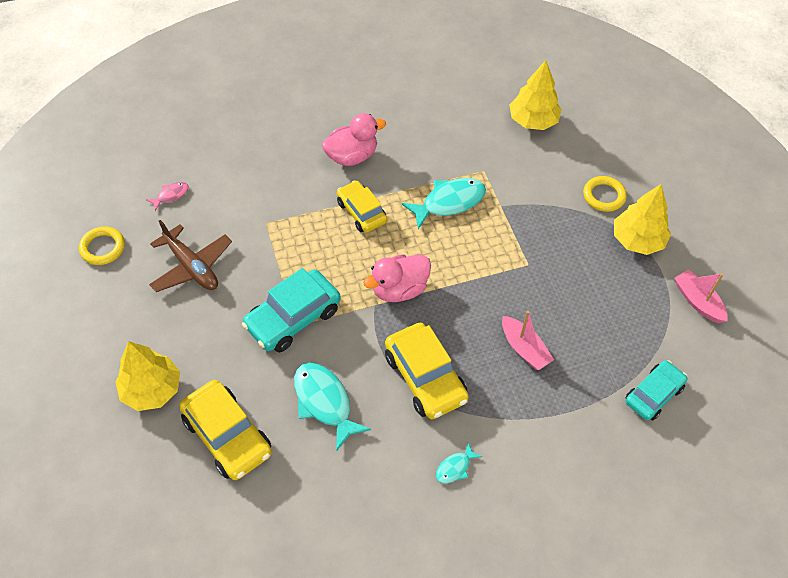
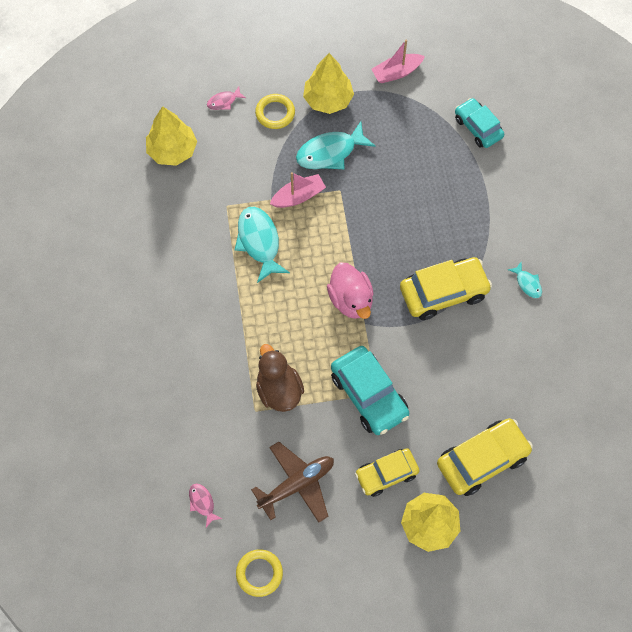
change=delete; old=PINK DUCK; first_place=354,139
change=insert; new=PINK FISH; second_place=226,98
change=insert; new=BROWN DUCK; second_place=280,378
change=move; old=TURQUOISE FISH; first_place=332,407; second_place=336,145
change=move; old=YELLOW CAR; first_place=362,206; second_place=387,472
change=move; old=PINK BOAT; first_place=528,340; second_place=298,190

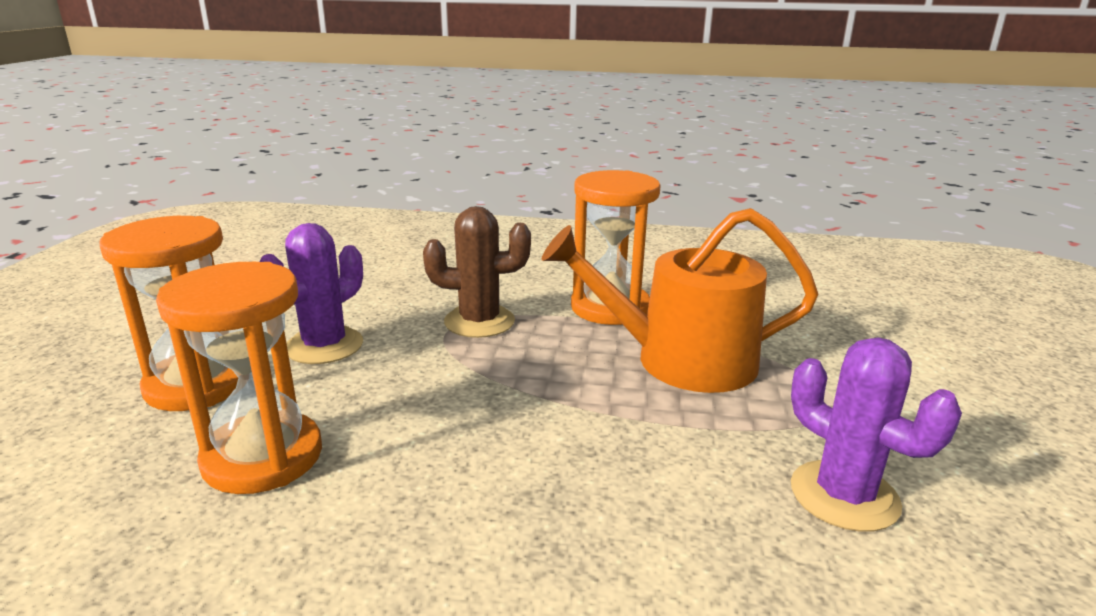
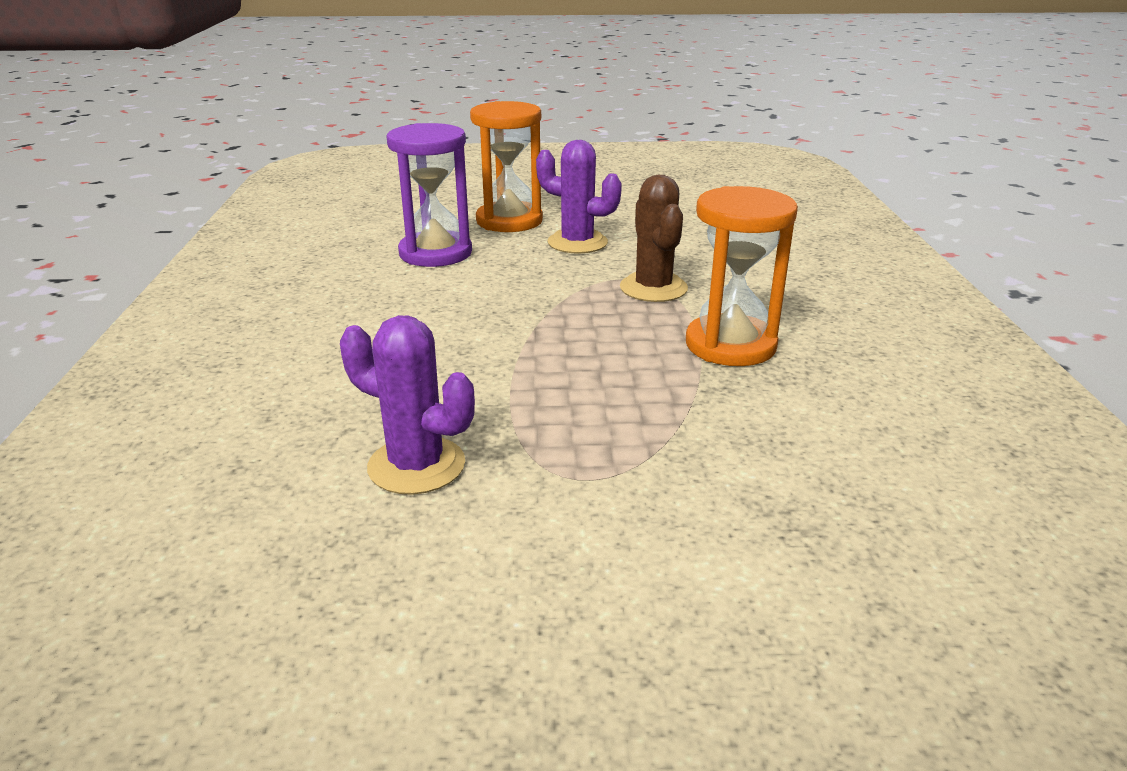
change=delete; old=ORANGE WATERING CAN; first_place=680,300
change=recolor; old=ORANGE HOURGLASS; new=PURPLE HOURGLASS; first_place=239,378; second_place=429,195
change=rotate; old=PURPLE CACTUS; first_place=876,434; second_place=407,405; degrees=75

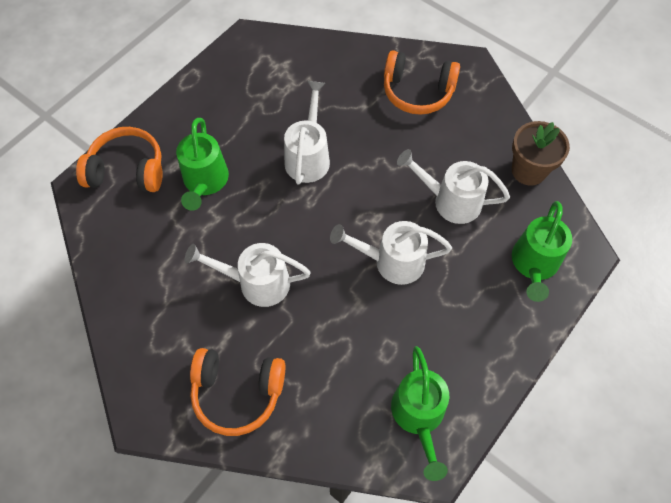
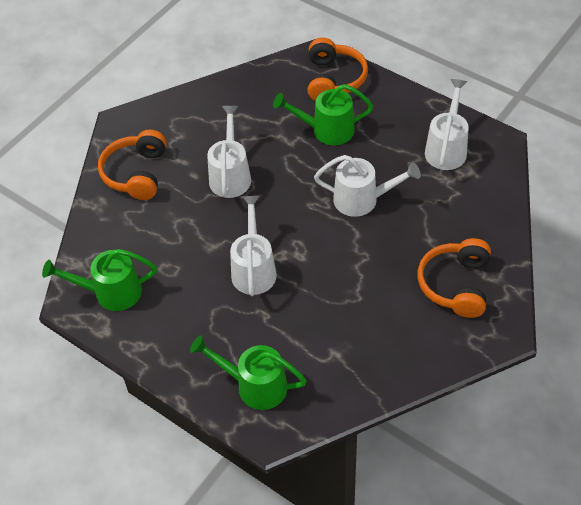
change=delete; old=BROWN FLOWER POT; first_place=541,153
change=move; old=WHITE WATERING CAN; first_place=453,186; second_place=447,124

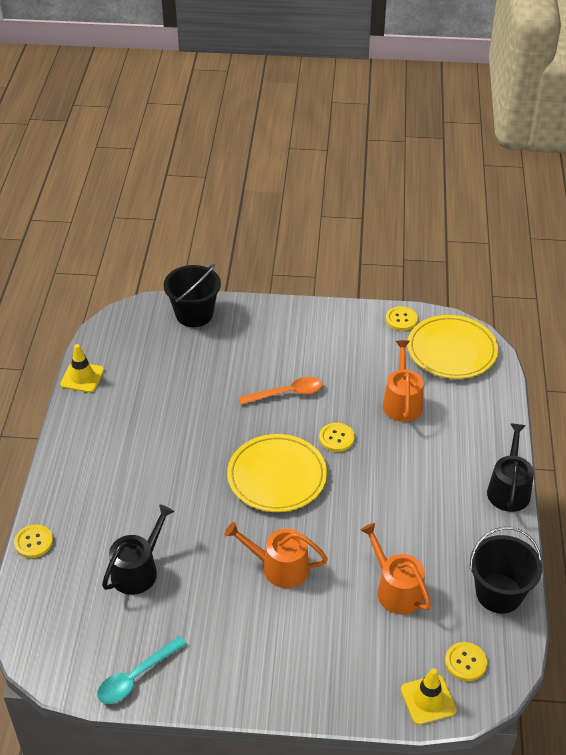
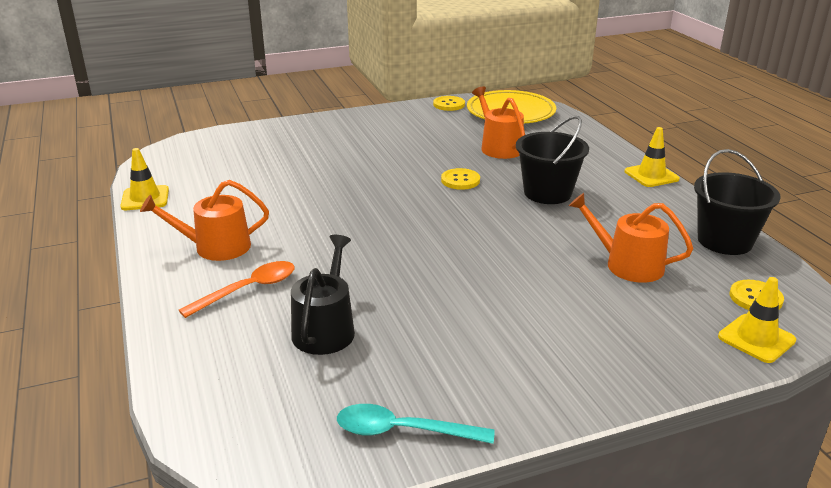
change=delete; old=YELLOW BUTTON; first_place=33,541
change=delete; old=YELLOW PLATE; first_place=277,473
change=move; old=BLACK BUCKET; first_place=192,295; second_place=552,160
change=move; old=ORANGE WATERING CAN; first_place=276,555; second_place=204,220
change=move; old=ORANGE SPOON; first_place=280,391; second_place=237,289
change=replace; old=BLACK WATERING CAN; new=YELLOW TRAFFIC CONE; first_place=510,467; second_place=652,157
change=rotate; old=TURQUOISE SPOON; first_place=142,670; second_place=416,424; degrees=75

§ **HOW TO COMPLETE THIS TASK**: Using the listing above, locate the lines that hold "BLACK" and copy each one.

§ **EXERCISE ANSWER**:
change=move; old=BLACK BUCKET; first_place=192,295; second_place=552,160
change=replace; old=BLACK WATERING CAN; new=YELLOW TRAFFIC CONE; first_place=510,467; second_place=652,157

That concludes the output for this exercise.